## Data to use
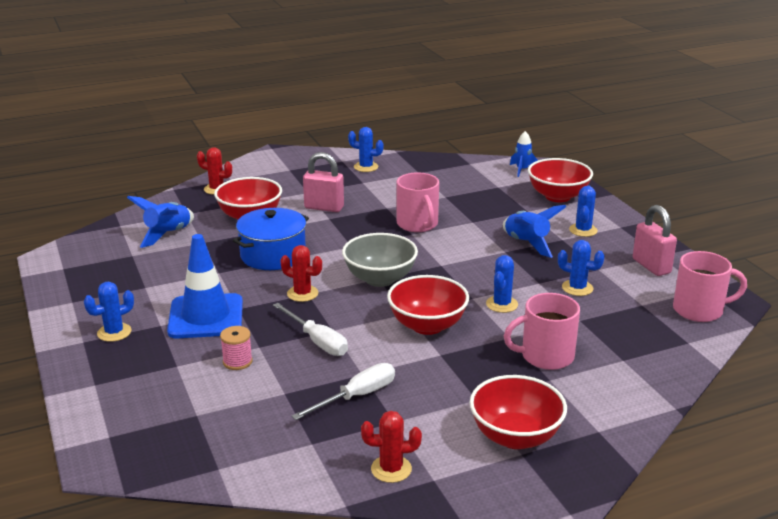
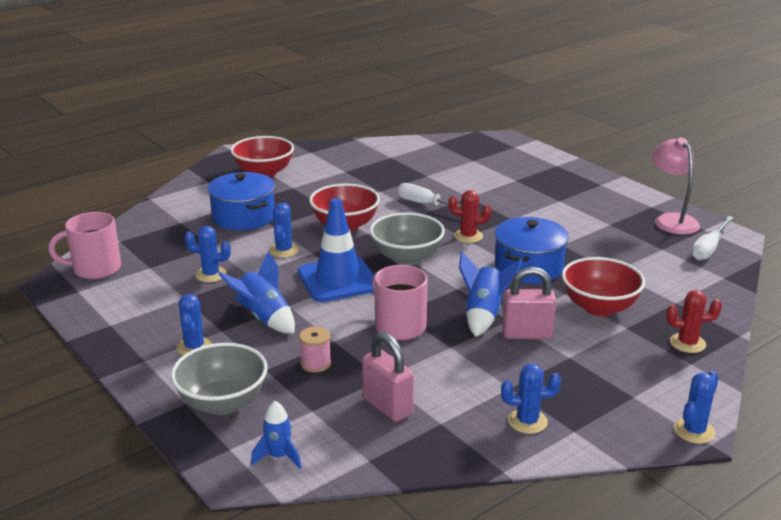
camera: 165 degrees right, 0 degrees up
blue cactus [84,282,134,342] -> blue cactus moved to [674,371,719,444]
blue rocket [127,196,194,248] -> blue rocket moved to [459,252,523,337]
blue traffic cone [167,234,243,339] -> blue traffic cone moved to [298,198,374,302]
pink spool [220,326,253,370] -> pink spool moved to [299,327,331,372]
white screwdriver [292,363,395,420] -> white screwdriver moved to [692,216,734,260]
red cactus [361,411,422,483] -> none
pink mug [504,293,580,370] -> blue pot [207,172,275,230]
red bowl [528,158,593,202] -> grey bowl [171,343,268,415]
pink padlock [633,205,677,276] -> pink padlock moved to [362,332,414,422]
none -> pink lamp [652,137,700,235]

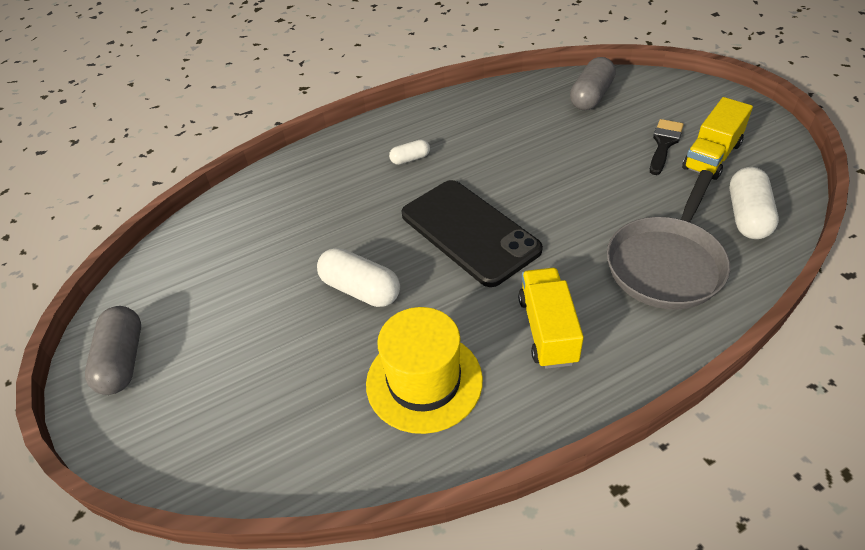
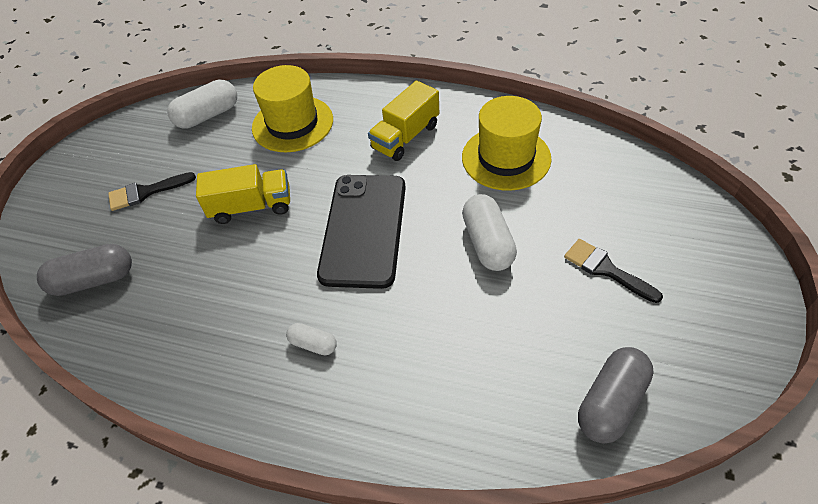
camera: 135 degrees left, 5 degrees up
grey capsule [85,306,141,395] -> grey capsule moved to [578,347,654,443]
grey pan [607,170,730,310] -> yellow hat [252,65,333,152]
yellow truck [682,97,753,180] -> yellow truck moved to [196,164,290,224]
none -> black brush [564,239,663,303]

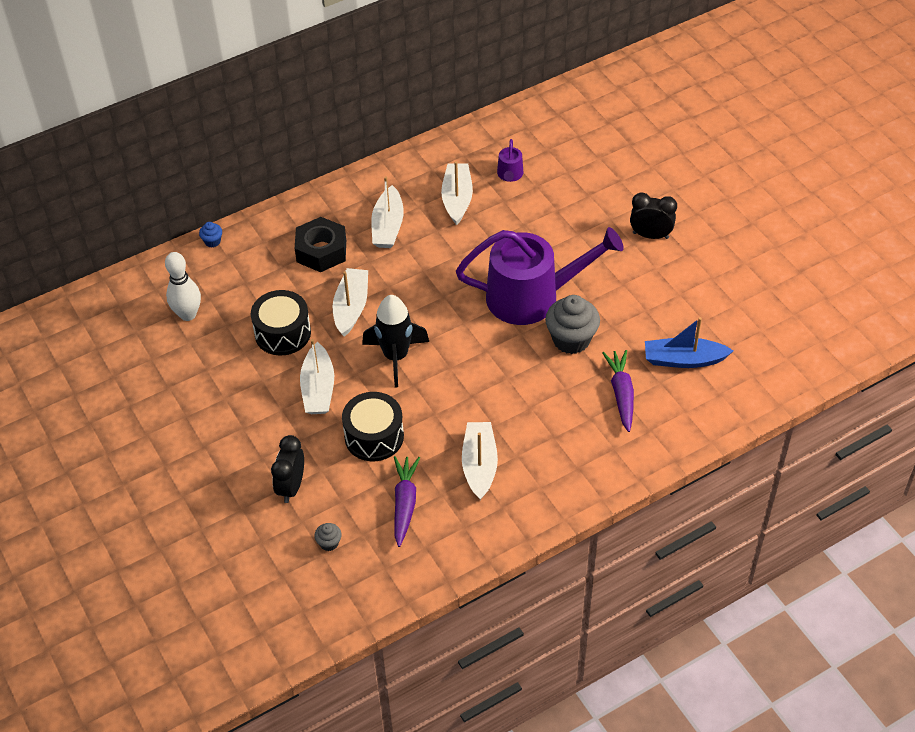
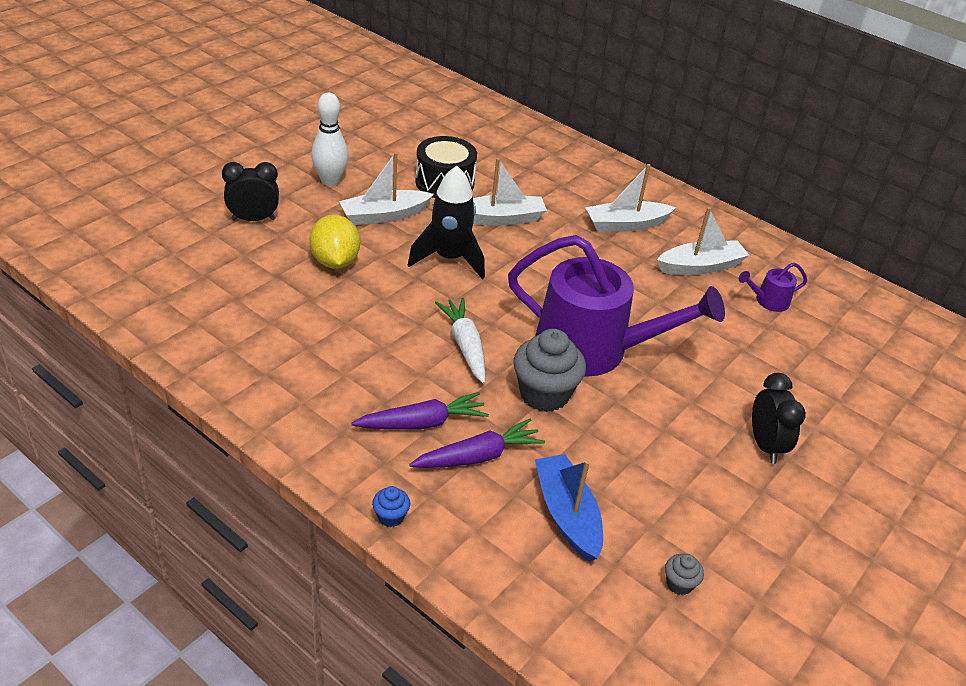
camera: 65 degrees right, 10 degrees down
white bowling pin [165,252,201,321] -> white bowling pin moved to [311,92,348,186]
blue cupcake [199,222,222,247] -> blue cupcake moved to [372,486,410,527]
black nut [295,217,346,272] -> none
grey cupcake [314,523,342,551] -> grey cupcake moved to [665,554,704,595]
black drum [342,392,404,461] -> yellow lemon [309,215,360,269]
purple carrot [394,456,420,547] -> purple carrot moved to [351,392,489,430]
purple watering can [456,227,624,325] -> purple watering can turned 45 degrees counterclockwise [508,235,725,377]
white boat [462,422,498,500] -> none
none -> white carrot [435,298,486,384]

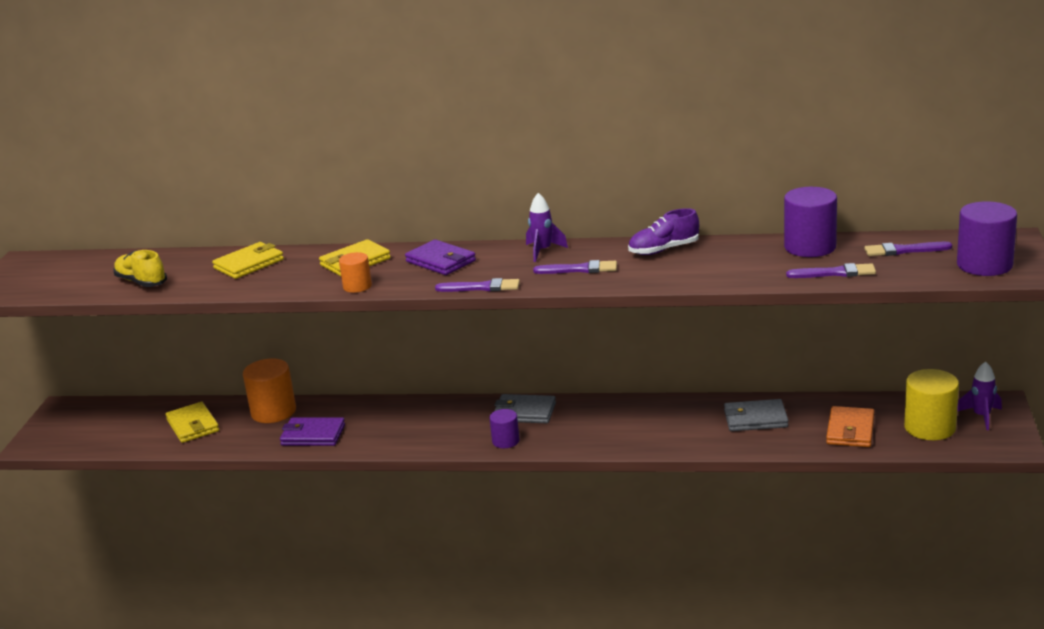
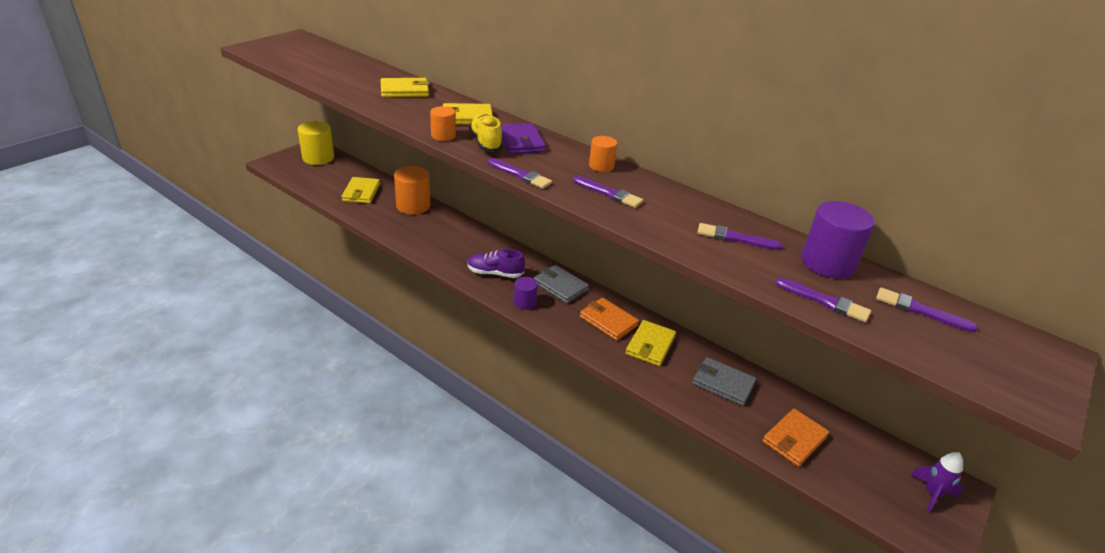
camera: 25 degrees right, 10 degrees up
yellow shoe [113,250,167,287] -> yellow shoe moved to [469,114,503,152]
purple wallet [280,417,345,446] -> none
purple rocket [526,193,568,262] -> orange cylinder [589,136,617,172]
purple shoe [628,208,699,255] -> purple shoe moved to [467,249,525,278]
yellow cylinder [904,369,959,440] -> yellow cylinder moved to [298,121,334,165]
purple cylinder [957,201,1017,276] -> none
none -> orange wallet [580,298,639,341]
none -> yellow wallet [625,320,676,366]
none -> purple brush [697,223,783,250]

## Task requirements
Without altering a word, return all of the records above and leave out their pictures.

## Response box
camera: 165 degrees right, 0 degrees up
blue cactus [84,282,134,342] -> blue cactus moved to [674,371,719,444]
blue rocket [127,196,194,248] -> blue rocket moved to [459,252,523,337]
blue traffic cone [167,234,243,339] -> blue traffic cone moved to [298,198,374,302]
pink spool [220,326,253,370] -> pink spool moved to [299,327,331,372]
white screwdriver [292,363,395,420] -> white screwdriver moved to [692,216,734,260]
red cactus [361,411,422,483] -> none
pink mug [504,293,580,370] -> blue pot [207,172,275,230]
red bowl [528,158,593,202] -> grey bowl [171,343,268,415]
pink padlock [633,205,677,276] -> pink padlock moved to [362,332,414,422]
none -> pink lamp [652,137,700,235]

camera: 135 degrees left, 5 degrees up
grey capsule [85,306,141,395] -> grey capsule moved to [578,347,654,443]
grey pan [607,170,730,310] -> yellow hat [252,65,333,152]
yellow truck [682,97,753,180] -> yellow truck moved to [196,164,290,224]
none -> black brush [564,239,663,303]

camera: 65 degrees right, 10 degrees down
white bowling pin [165,252,201,321] -> white bowling pin moved to [311,92,348,186]
blue cupcake [199,222,222,247] -> blue cupcake moved to [372,486,410,527]
black nut [295,217,346,272] -> none
grey cupcake [314,523,342,551] -> grey cupcake moved to [665,554,704,595]
black drum [342,392,404,461] -> yellow lemon [309,215,360,269]
purple carrot [394,456,420,547] -> purple carrot moved to [351,392,489,430]
purple watering can [456,227,624,325] -> purple watering can turned 45 degrees counterclockwise [508,235,725,377]
white boat [462,422,498,500] -> none
none -> white carrot [435,298,486,384]

camera: 25 degrees right, 10 degrees up
yellow shoe [113,250,167,287] -> yellow shoe moved to [469,114,503,152]
purple wallet [280,417,345,446] -> none
purple rocket [526,193,568,262] -> orange cylinder [589,136,617,172]
purple shoe [628,208,699,255] -> purple shoe moved to [467,249,525,278]
yellow cylinder [904,369,959,440] -> yellow cylinder moved to [298,121,334,165]
purple cylinder [957,201,1017,276] -> none
none -> orange wallet [580,298,639,341]
none -> yellow wallet [625,320,676,366]
none -> purple brush [697,223,783,250]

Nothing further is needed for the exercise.